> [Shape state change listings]
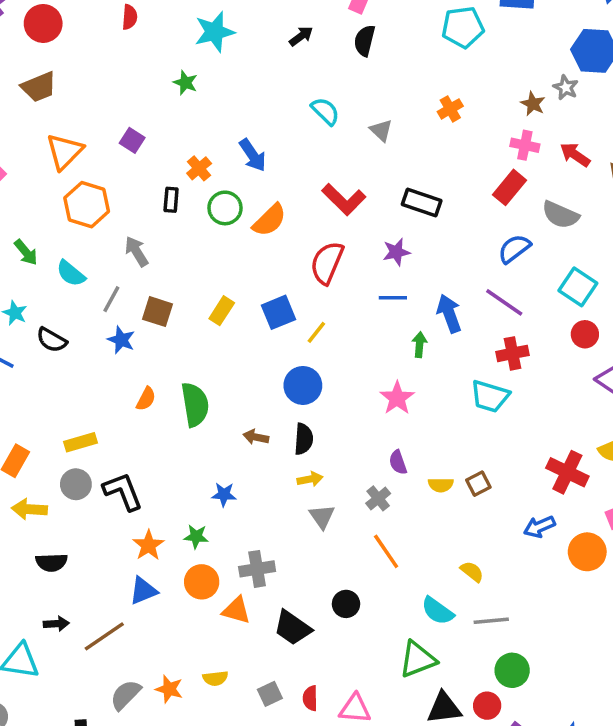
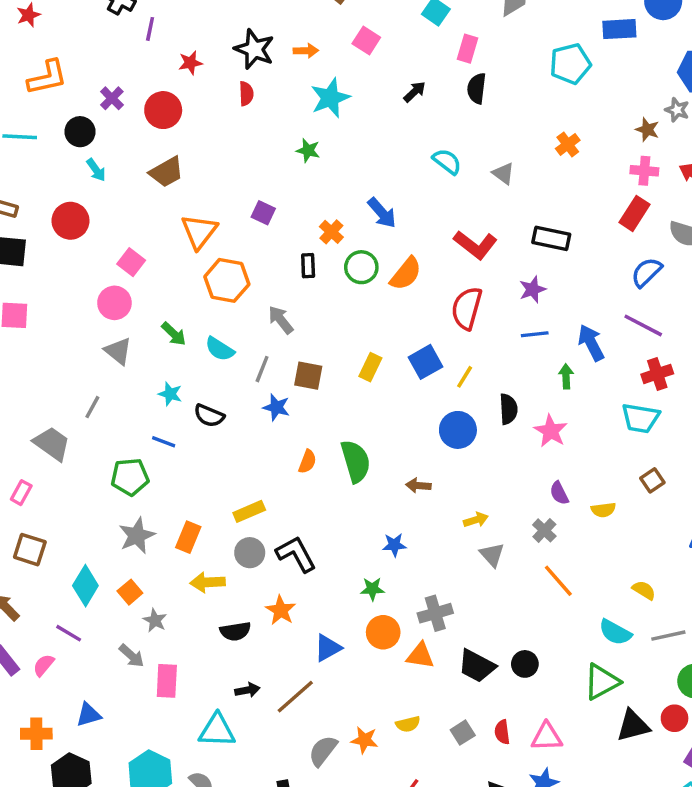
black semicircle: (304, 439) -> (508, 409), moved
brown square: (478, 484) -> (652, 480), moved
orange star: (148, 545) -> (281, 610), moved
black circle: (346, 604) -> (525, 664), moved

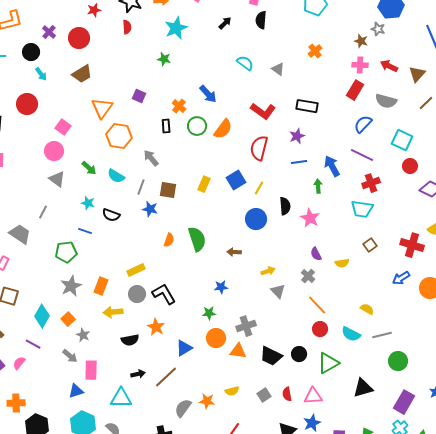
green triangle: (602, 682) -> (328, 363), moved
blue triangle: (88, 715) -> (76, 391), moved
red circle: (675, 718) -> (320, 329), moved

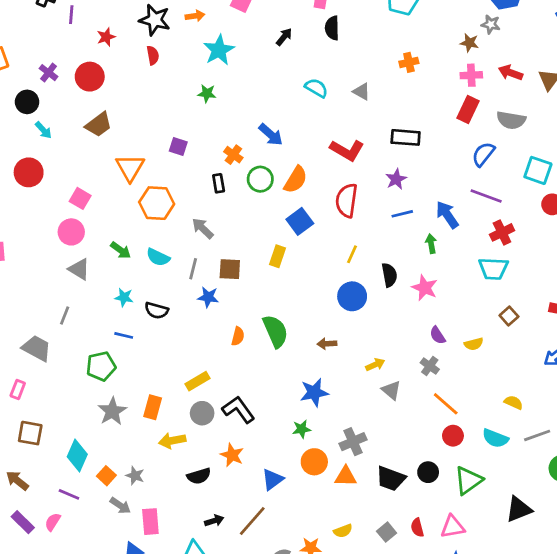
orange cross: (315, 51) -> (409, 62), turned 32
blue square: (236, 180) -> (300, 221), moved
blue star: (221, 287) -> (314, 392), size x1.5
orange square: (68, 319) -> (106, 476), moved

> [YOUR GOAL]
Working down from the line that contains "blue star: (221, 287)", retype each line exactly through the last line of the data, and give nothing else.

> [EXERCISE RESPONSE]
blue star: (221, 287) -> (314, 392), size x1.5
orange square: (68, 319) -> (106, 476), moved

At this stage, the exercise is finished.